[Revision tracking records]

┏━━

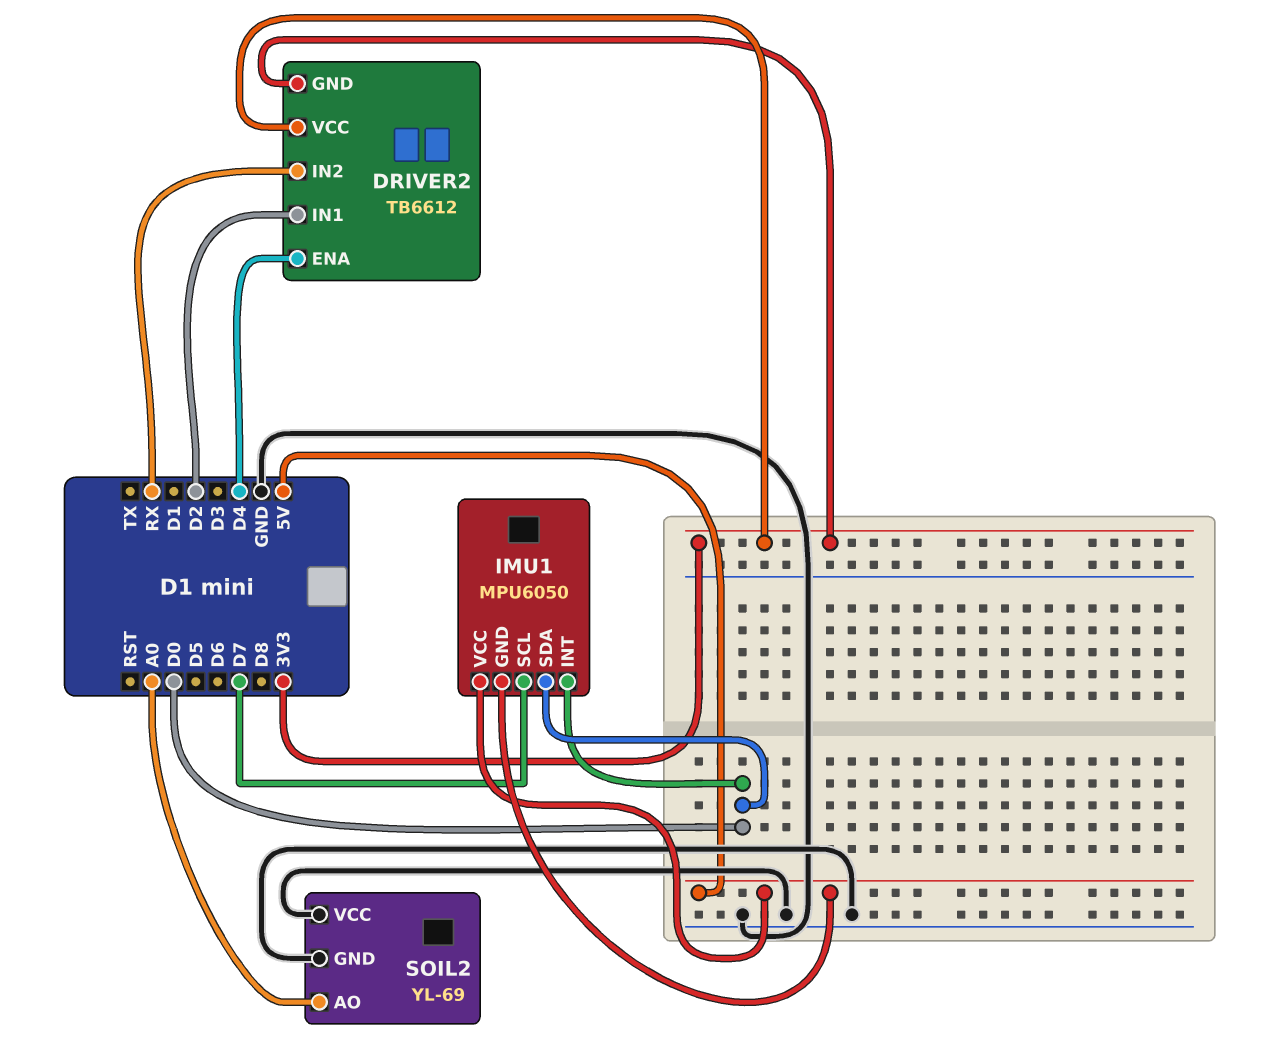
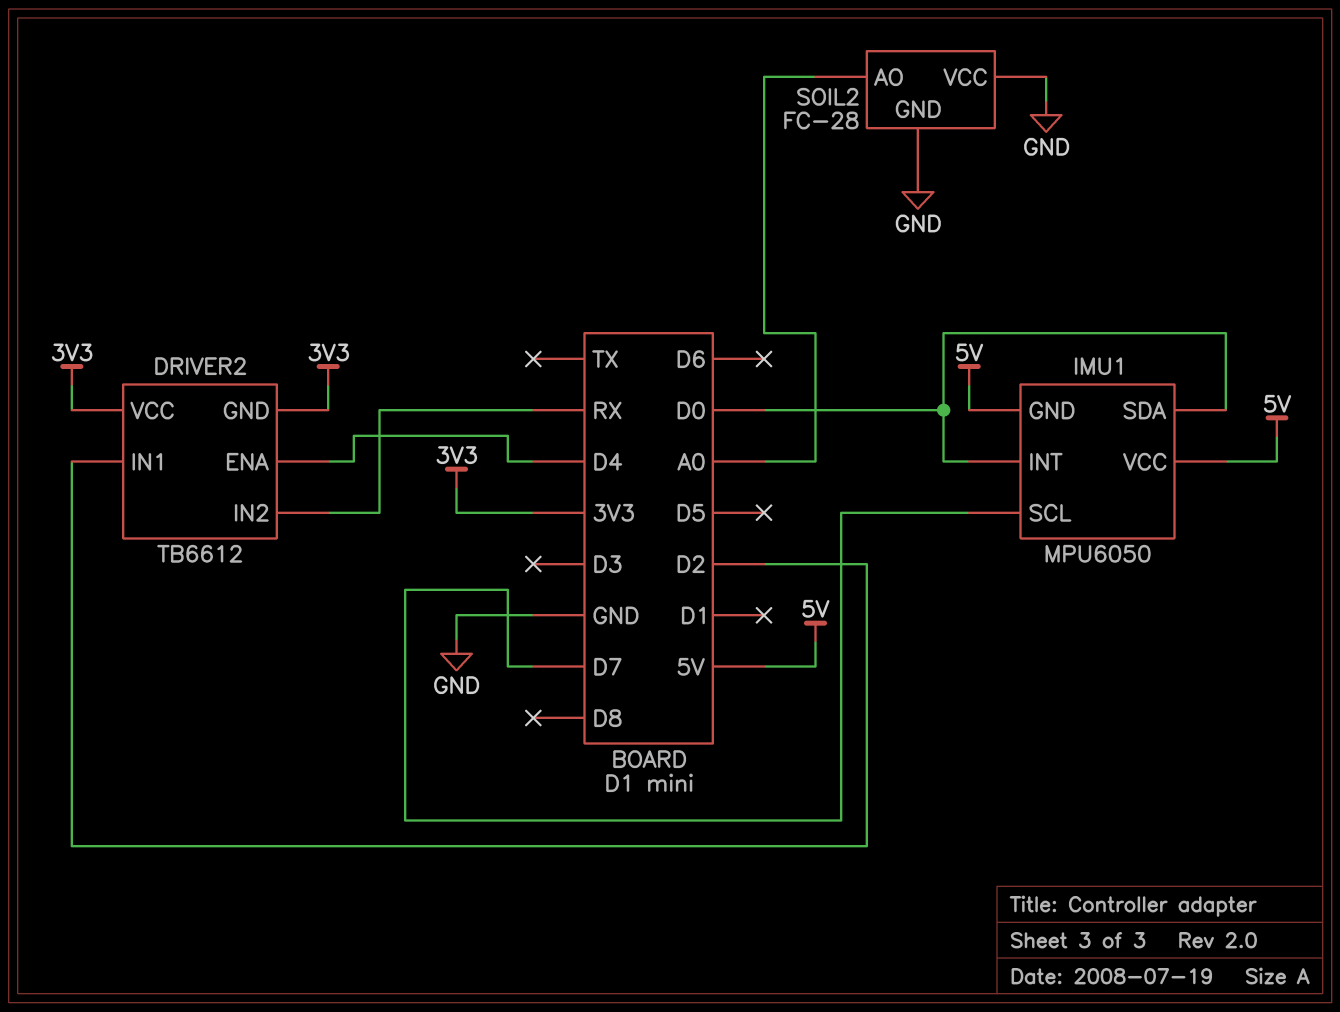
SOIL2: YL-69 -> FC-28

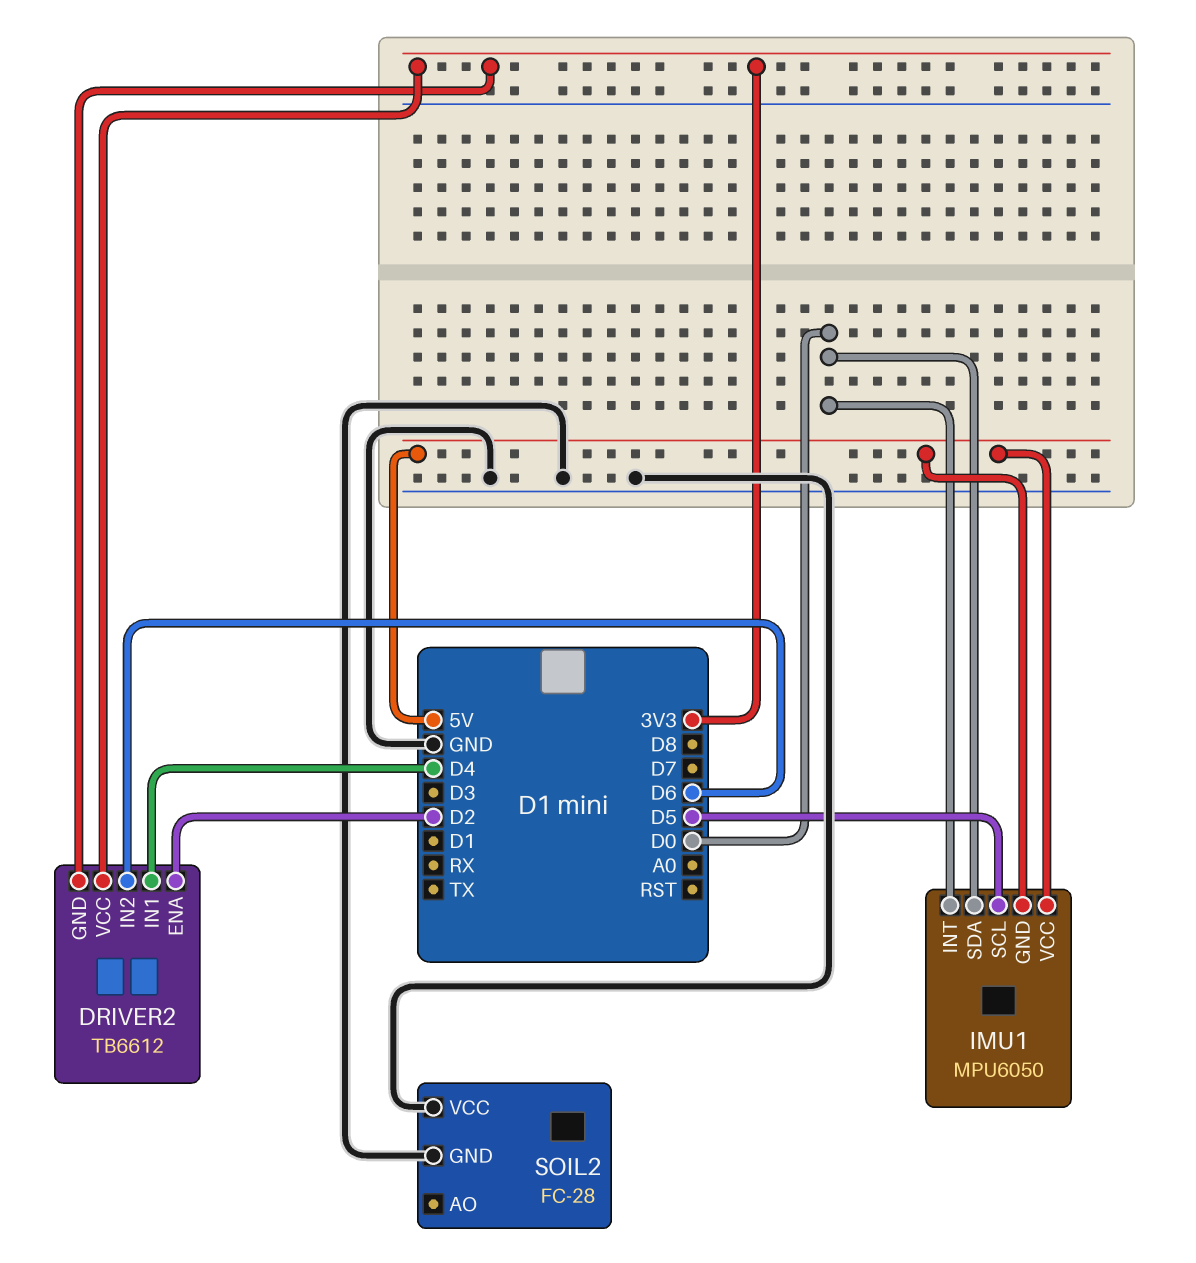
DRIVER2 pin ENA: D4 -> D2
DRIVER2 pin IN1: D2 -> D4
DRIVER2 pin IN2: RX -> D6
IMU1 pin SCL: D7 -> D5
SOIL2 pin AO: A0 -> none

┗━━
┏━━

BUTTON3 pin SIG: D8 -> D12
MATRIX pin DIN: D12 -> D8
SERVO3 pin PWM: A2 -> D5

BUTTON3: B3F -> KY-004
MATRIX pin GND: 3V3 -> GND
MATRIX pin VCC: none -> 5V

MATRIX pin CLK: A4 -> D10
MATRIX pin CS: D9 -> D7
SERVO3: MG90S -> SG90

┗━━

▶ **Task objective**
Go to the line with "MATRIX pin GND: 3V3 -> GND" in the entries above and repeat every line from there through the line with "SERVO3: MG90S -> SG90", exactly and with no other text.

▶ **Expected answer**
MATRIX pin GND: 3V3 -> GND
MATRIX pin VCC: none -> 5V

MATRIX pin CLK: A4 -> D10
MATRIX pin CS: D9 -> D7
SERVO3: MG90S -> SG90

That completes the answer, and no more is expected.